>>>>>

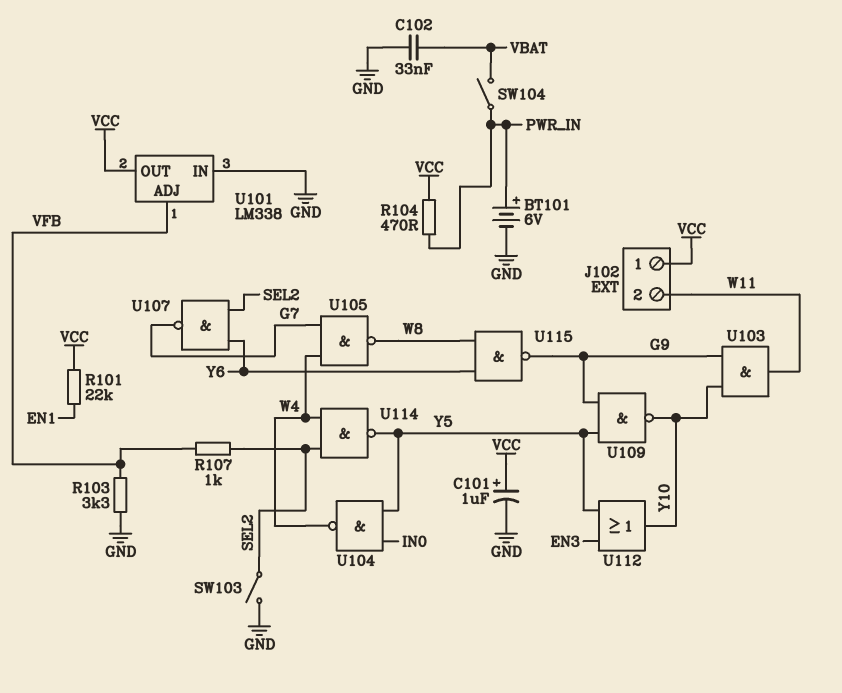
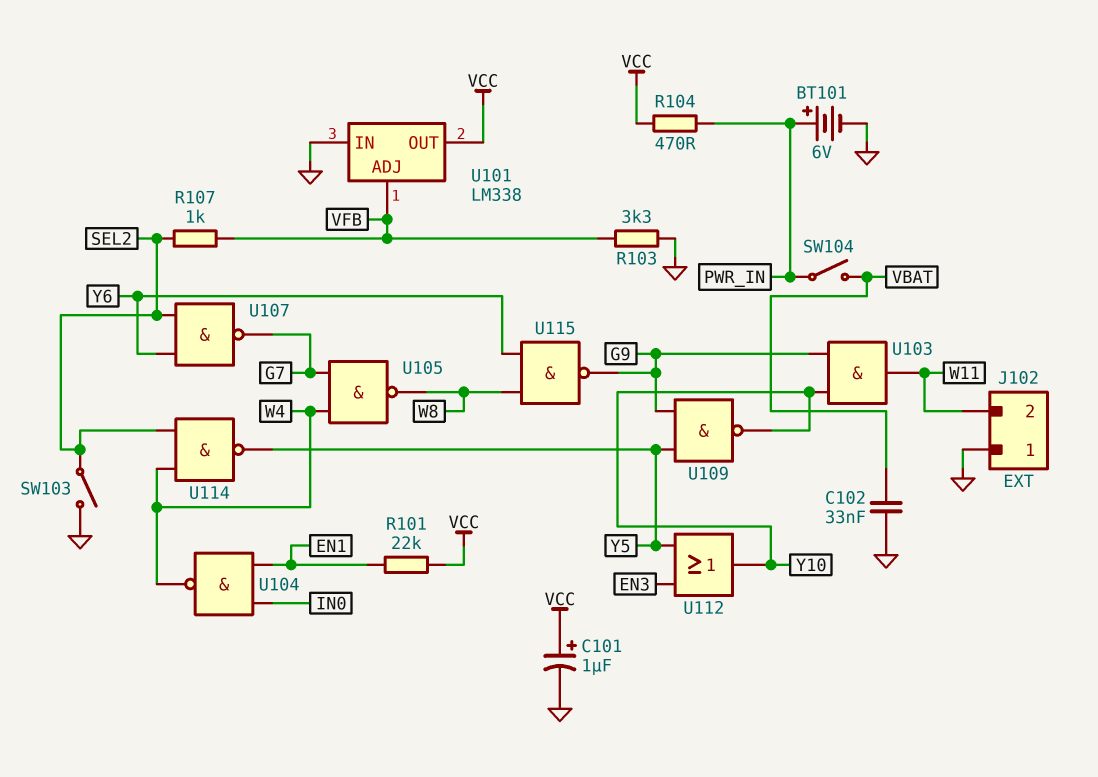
J102 pin 1: VCC -> GND
U104: NAND (in IN0, in Y5, out W4) -> NAND (in EN1, in IN0, out W4)

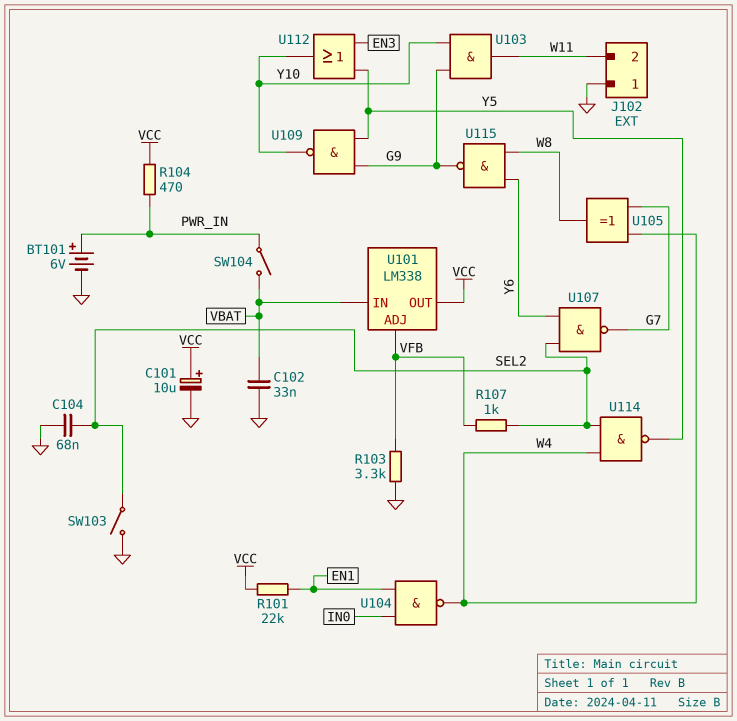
C101: 1uF (plus VCC, minus GND) -> 10uF (plus VCC, minus GND)
C104: none -> 68nF (GND, SEL2)
U101 pin IN: GND -> VBAT
U105: NAND (in G7, in W4, out W8) -> XOR (in G7, in W4, out W8)

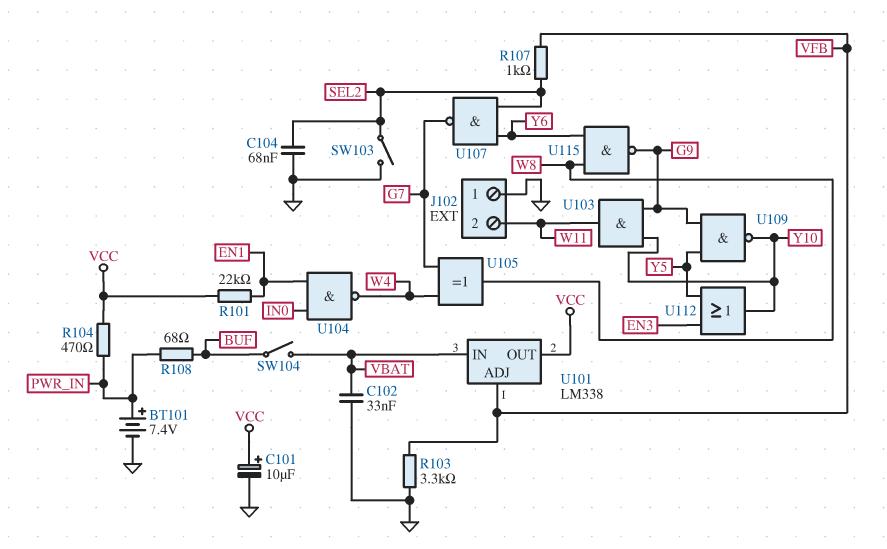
BT101: 6V (plus PWR_IN, minus GND) -> 7.4V (plus PWR_IN, minus GND)
R108: none -> 68 (BUF, PWR_IN)
SW104: switch (PWR_IN, VBAT) -> switch (BUF, VBAT)
U114: NAND (in SEL2, in W4, out Y5) -> none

<<<<<

Repeat every line above precisely; pictures do not belong in the copy.

▸ EXERCISE ANSWER
J102 pin 1: VCC -> GND
U104: NAND (in IN0, in Y5, out W4) -> NAND (in EN1, in IN0, out W4)

C101: 1uF (plus VCC, minus GND) -> 10uF (plus VCC, minus GND)
C104: none -> 68nF (GND, SEL2)
U101 pin IN: GND -> VBAT
U105: NAND (in G7, in W4, out W8) -> XOR (in G7, in W4, out W8)

BT101: 6V (plus PWR_IN, minus GND) -> 7.4V (plus PWR_IN, minus GND)
R108: none -> 68 (BUF, PWR_IN)
SW104: switch (PWR_IN, VBAT) -> switch (BUF, VBAT)
U114: NAND (in SEL2, in W4, out Y5) -> none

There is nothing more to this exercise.